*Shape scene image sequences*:
== == ==

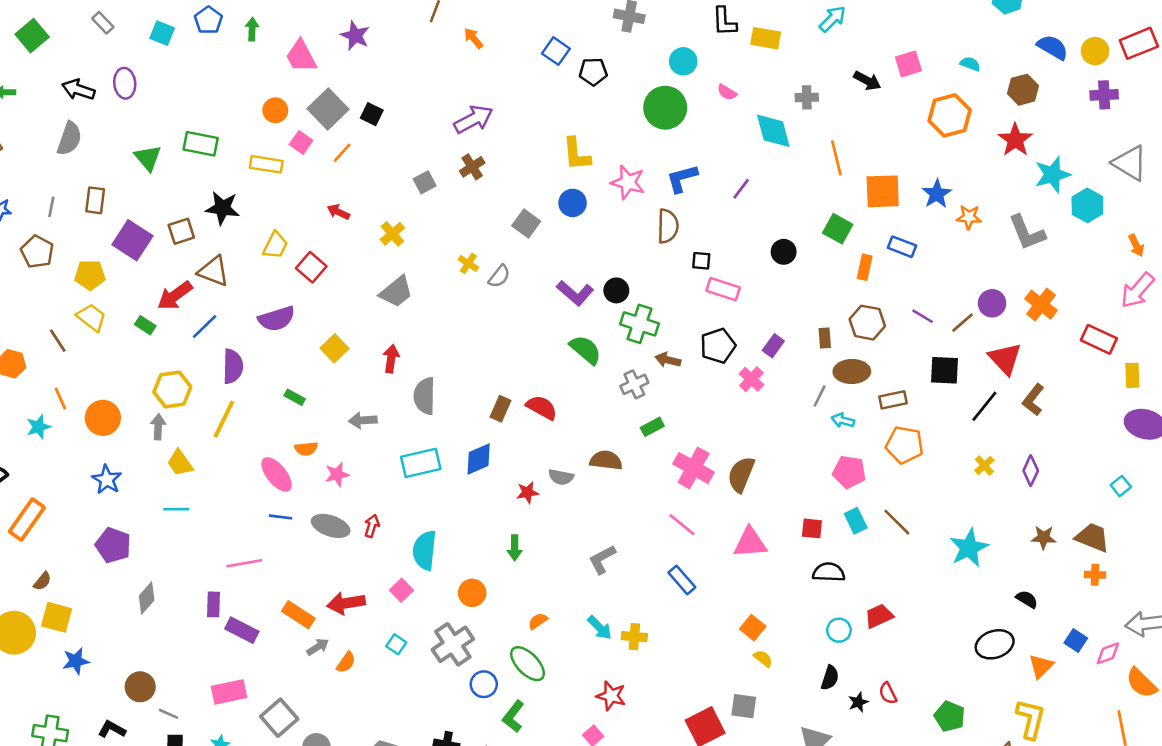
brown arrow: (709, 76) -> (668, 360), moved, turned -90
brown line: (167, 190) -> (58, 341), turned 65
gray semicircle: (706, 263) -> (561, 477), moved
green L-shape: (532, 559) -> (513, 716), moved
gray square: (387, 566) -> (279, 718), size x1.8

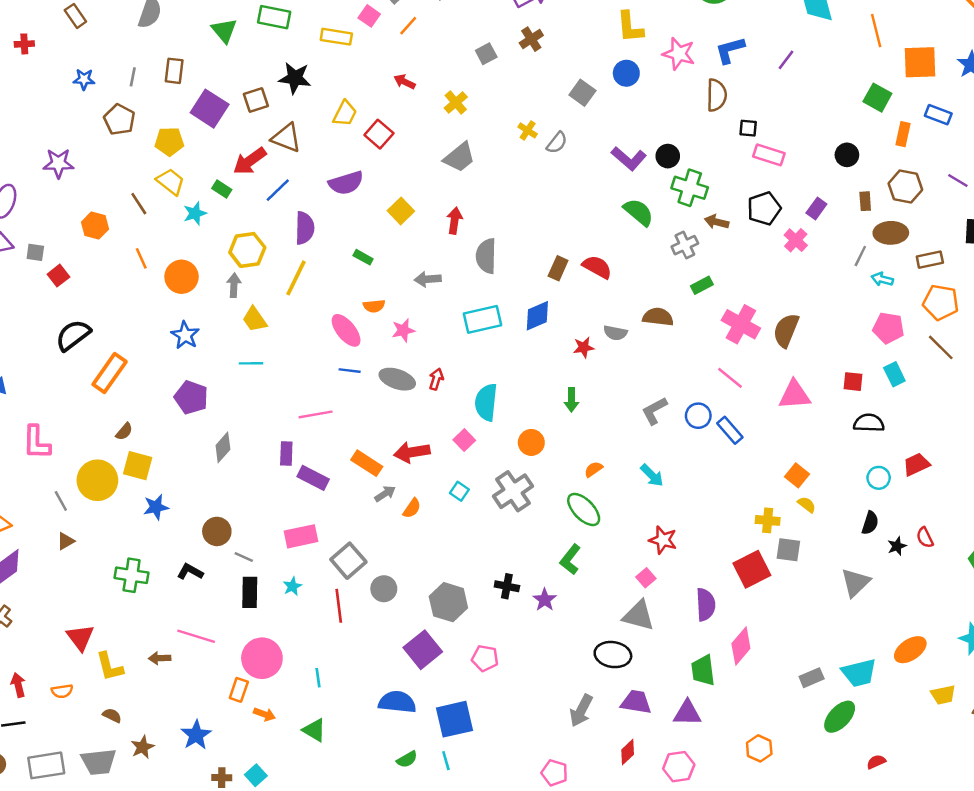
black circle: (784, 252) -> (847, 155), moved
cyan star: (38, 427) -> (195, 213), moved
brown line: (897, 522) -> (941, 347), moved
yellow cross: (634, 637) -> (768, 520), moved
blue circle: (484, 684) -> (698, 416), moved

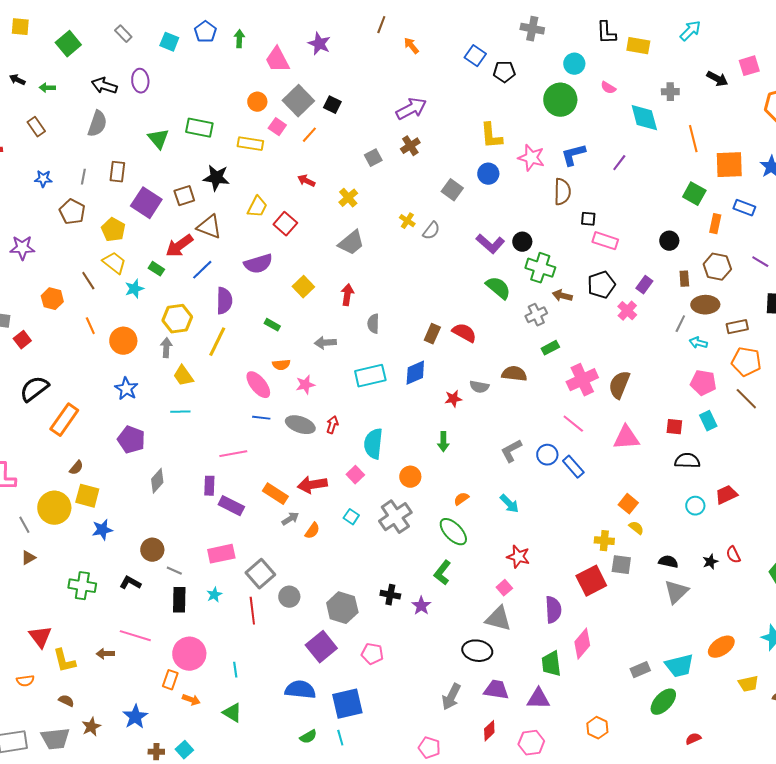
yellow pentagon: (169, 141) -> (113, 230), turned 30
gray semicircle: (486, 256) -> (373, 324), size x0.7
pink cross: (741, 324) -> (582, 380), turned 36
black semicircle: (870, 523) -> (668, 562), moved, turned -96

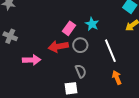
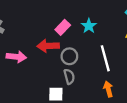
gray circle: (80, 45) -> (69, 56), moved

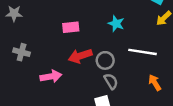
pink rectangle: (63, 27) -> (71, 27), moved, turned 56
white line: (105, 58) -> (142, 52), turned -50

== == ==

*The task*:
Copy whichever lines above contain the string "turned".

*Solution to the problem*:
brown arrow: (709, 76) -> (668, 360), moved, turned -90
brown line: (167, 190) -> (58, 341), turned 65
yellow pentagon: (169, 141) -> (113, 230), turned 30
pink cross: (741, 324) -> (582, 380), turned 36
black semicircle: (870, 523) -> (668, 562), moved, turned -96
pink rectangle: (63, 27) -> (71, 27), moved, turned 56
white line: (105, 58) -> (142, 52), turned -50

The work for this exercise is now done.